Copy out each line of the data that includes the string "carried".
---- Task material
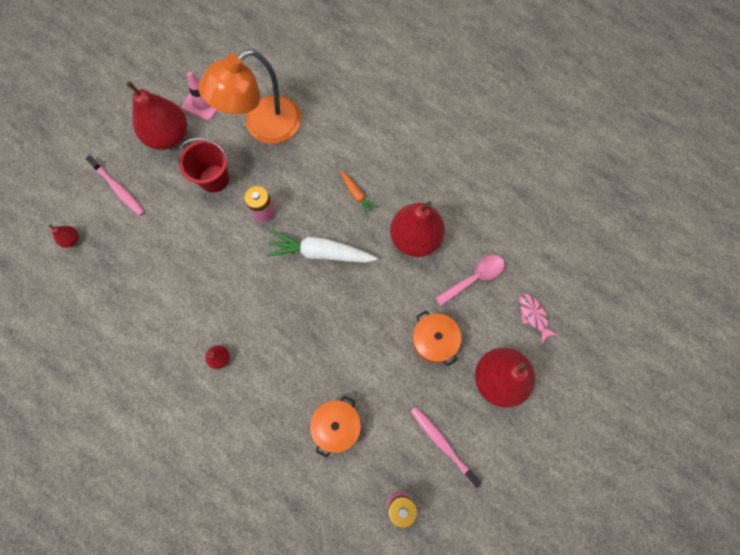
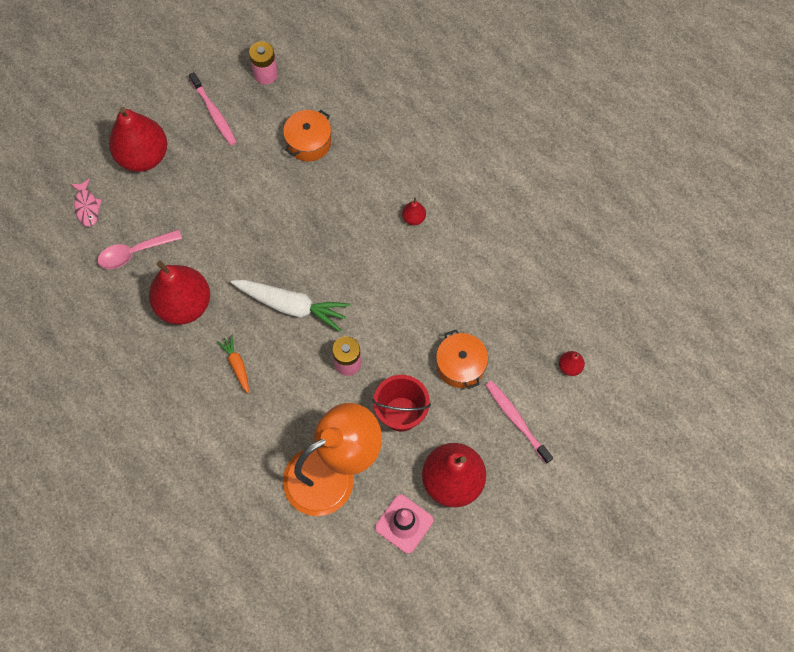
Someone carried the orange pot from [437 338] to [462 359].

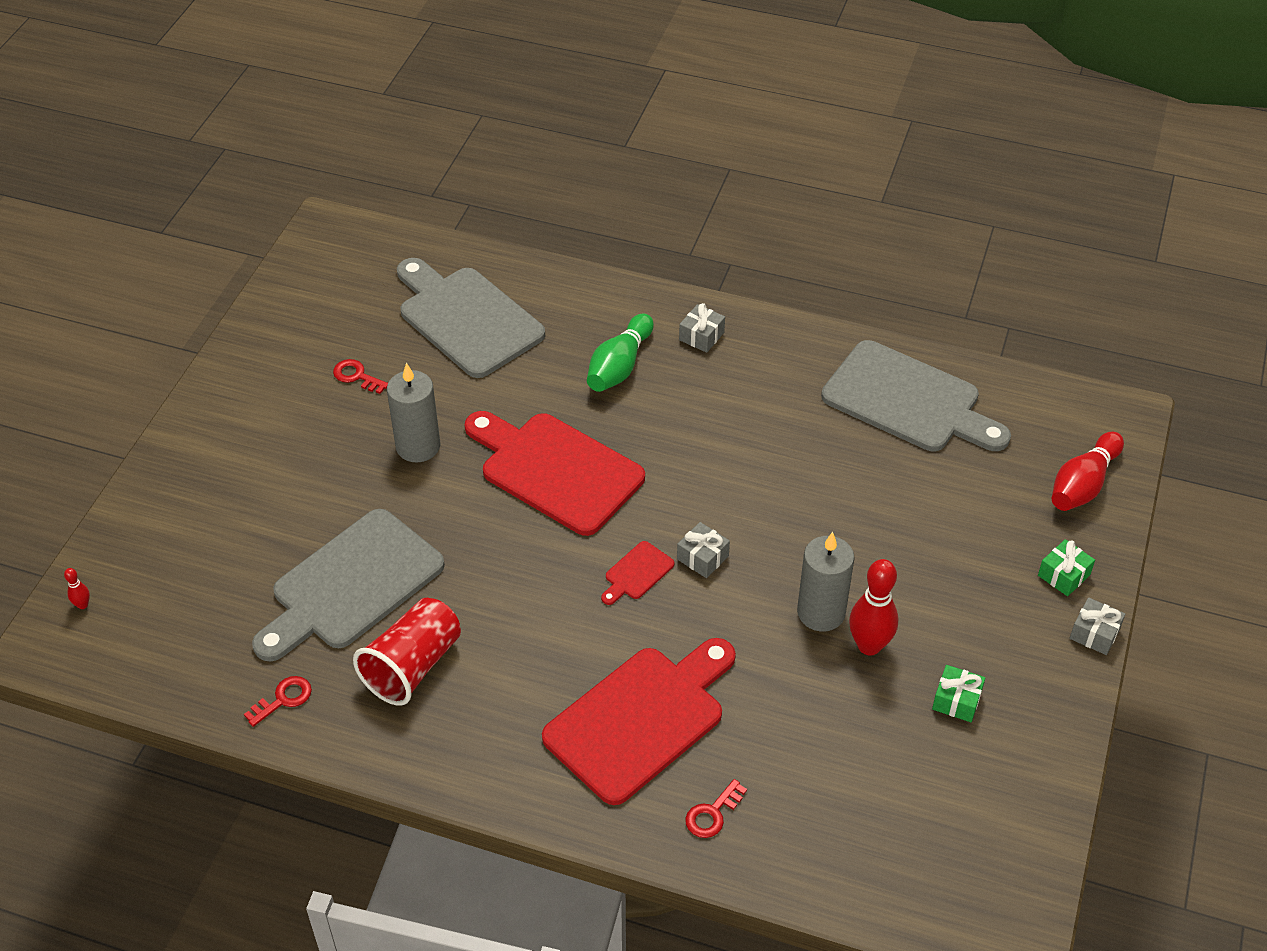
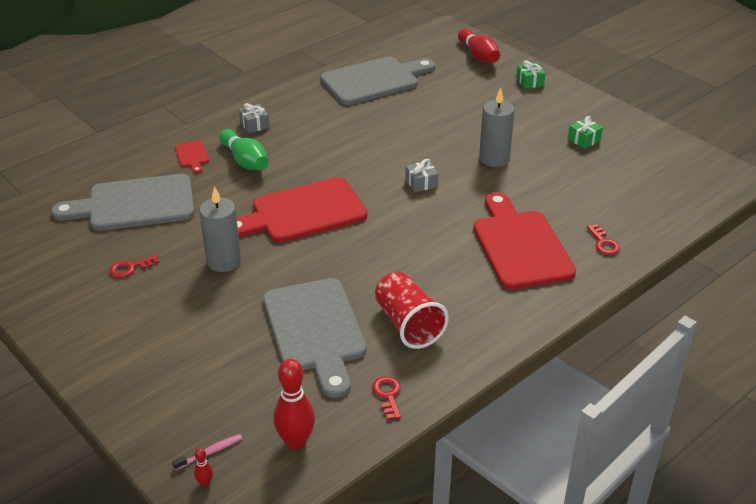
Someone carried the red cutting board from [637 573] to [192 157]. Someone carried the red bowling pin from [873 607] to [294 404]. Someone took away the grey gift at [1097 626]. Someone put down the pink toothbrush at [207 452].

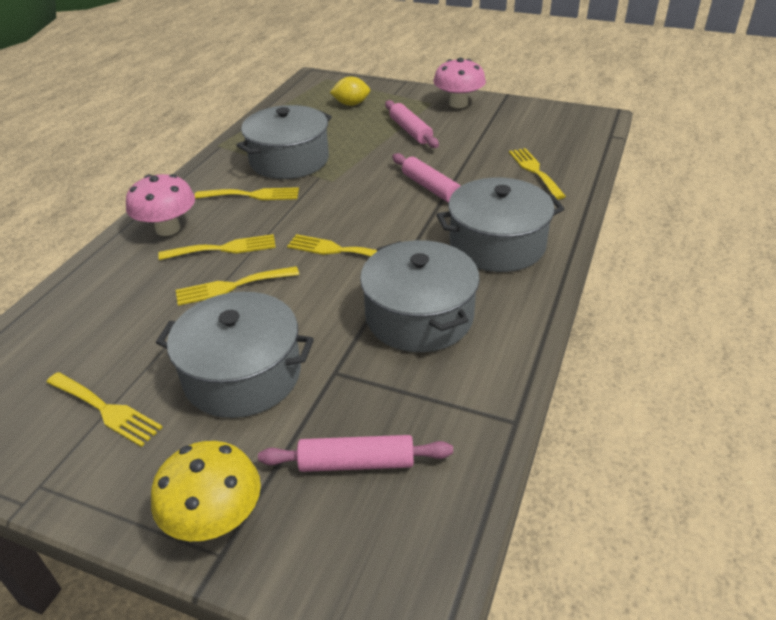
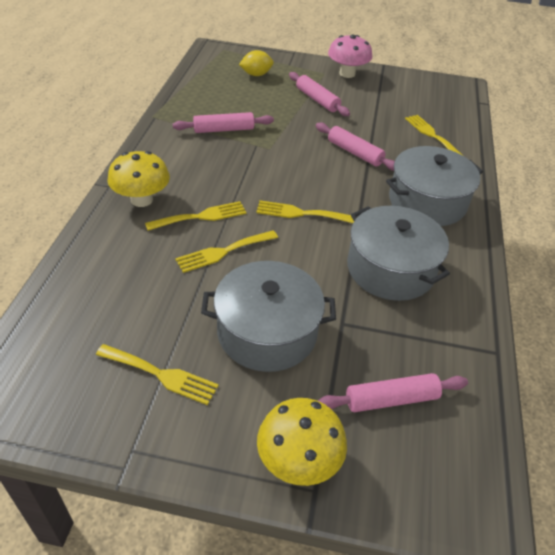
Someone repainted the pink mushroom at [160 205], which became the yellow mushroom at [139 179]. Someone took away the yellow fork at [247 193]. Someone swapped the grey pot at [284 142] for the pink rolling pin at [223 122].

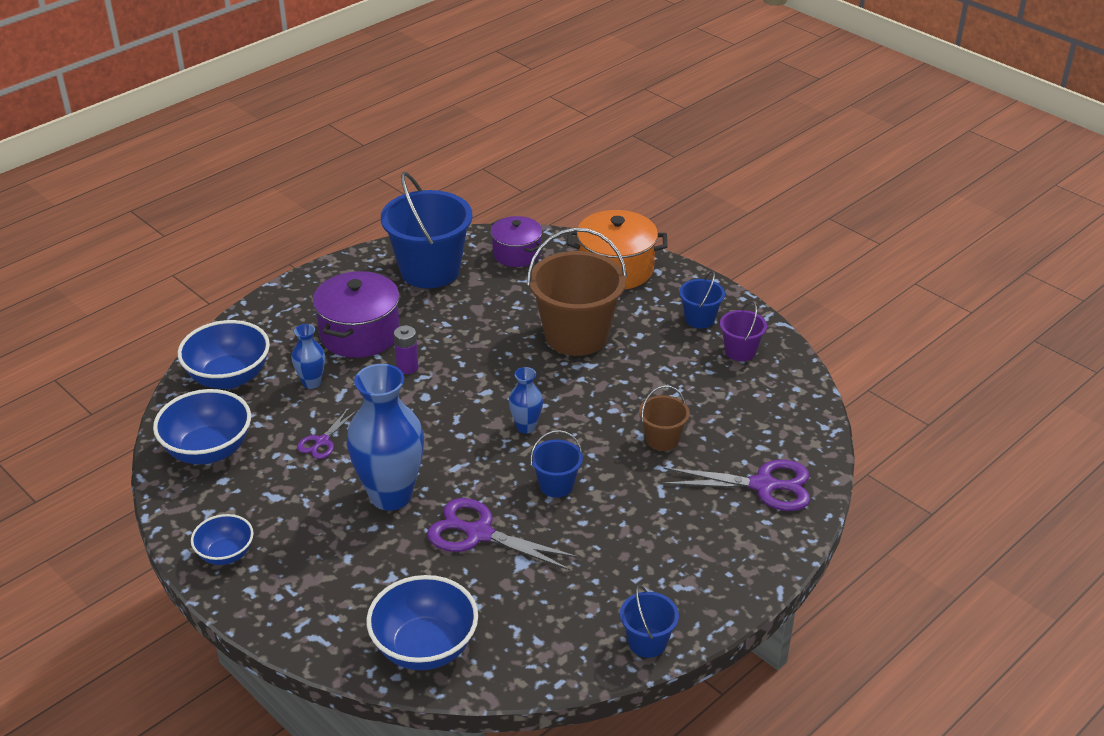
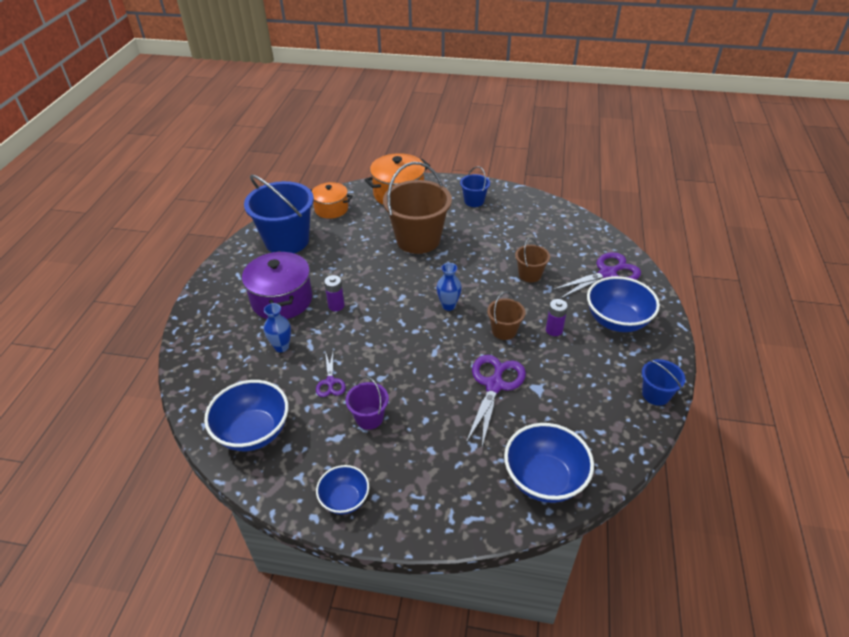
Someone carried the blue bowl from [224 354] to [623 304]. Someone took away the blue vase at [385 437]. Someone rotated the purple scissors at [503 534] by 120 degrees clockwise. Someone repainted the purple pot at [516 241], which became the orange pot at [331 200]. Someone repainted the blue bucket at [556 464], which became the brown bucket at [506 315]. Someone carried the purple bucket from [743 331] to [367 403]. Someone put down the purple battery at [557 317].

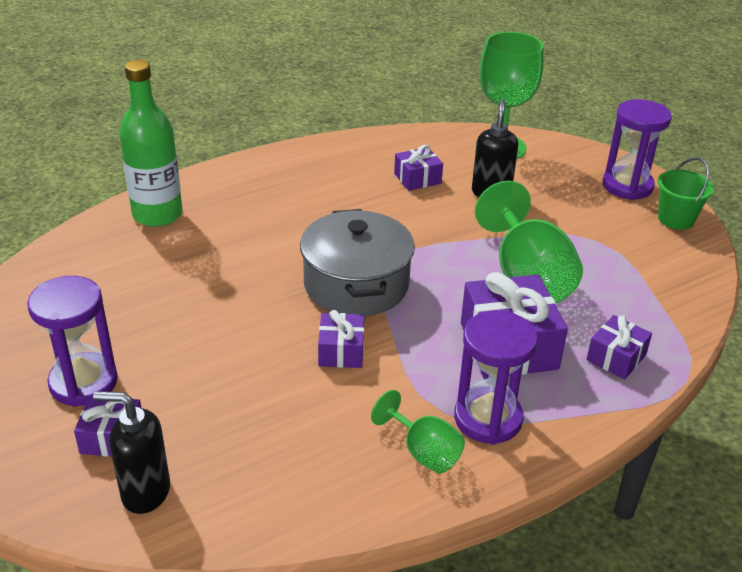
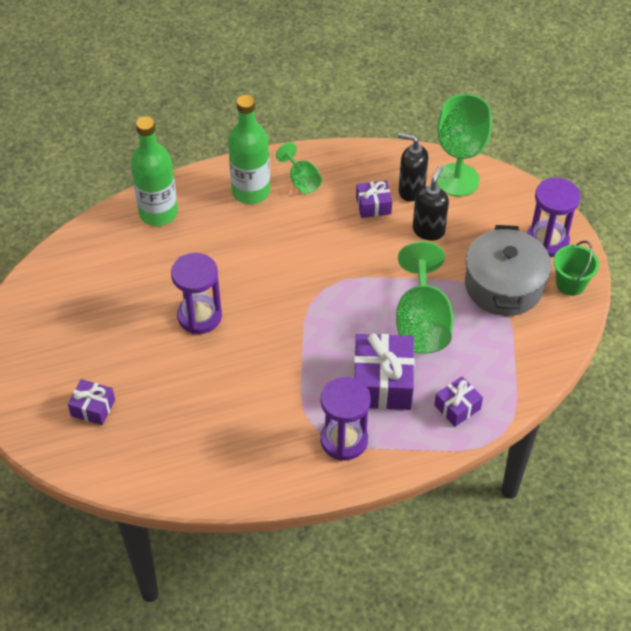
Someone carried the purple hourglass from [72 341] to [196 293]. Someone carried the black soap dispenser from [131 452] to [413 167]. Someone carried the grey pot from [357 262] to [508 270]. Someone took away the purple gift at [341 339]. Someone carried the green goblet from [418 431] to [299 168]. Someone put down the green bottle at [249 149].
--------
* Exercise output *
Someone carried the orange pot from [437 338] to [462 359].
Someone carried the red cutting board from [637 573] to [192 157]. Someone carried the red bowling pin from [873 607] to [294 404]. Someone took away the grey gift at [1097 626]. Someone put down the pink toothbrush at [207 452].
Someone carried the blue bowl from [224 354] to [623 304]. Someone took away the blue vase at [385 437]. Someone rotated the purple scissors at [503 534] by 120 degrees clockwise. Someone repainted the purple pot at [516 241], which became the orange pot at [331 200]. Someone repainted the blue bucket at [556 464], which became the brown bucket at [506 315]. Someone carried the purple bucket from [743 331] to [367 403]. Someone put down the purple battery at [557 317].
Someone carried the purple hourglass from [72 341] to [196 293]. Someone carried the black soap dispenser from [131 452] to [413 167]. Someone carried the grey pot from [357 262] to [508 270]. Someone took away the purple gift at [341 339]. Someone carried the green goblet from [418 431] to [299 168]. Someone put down the green bottle at [249 149].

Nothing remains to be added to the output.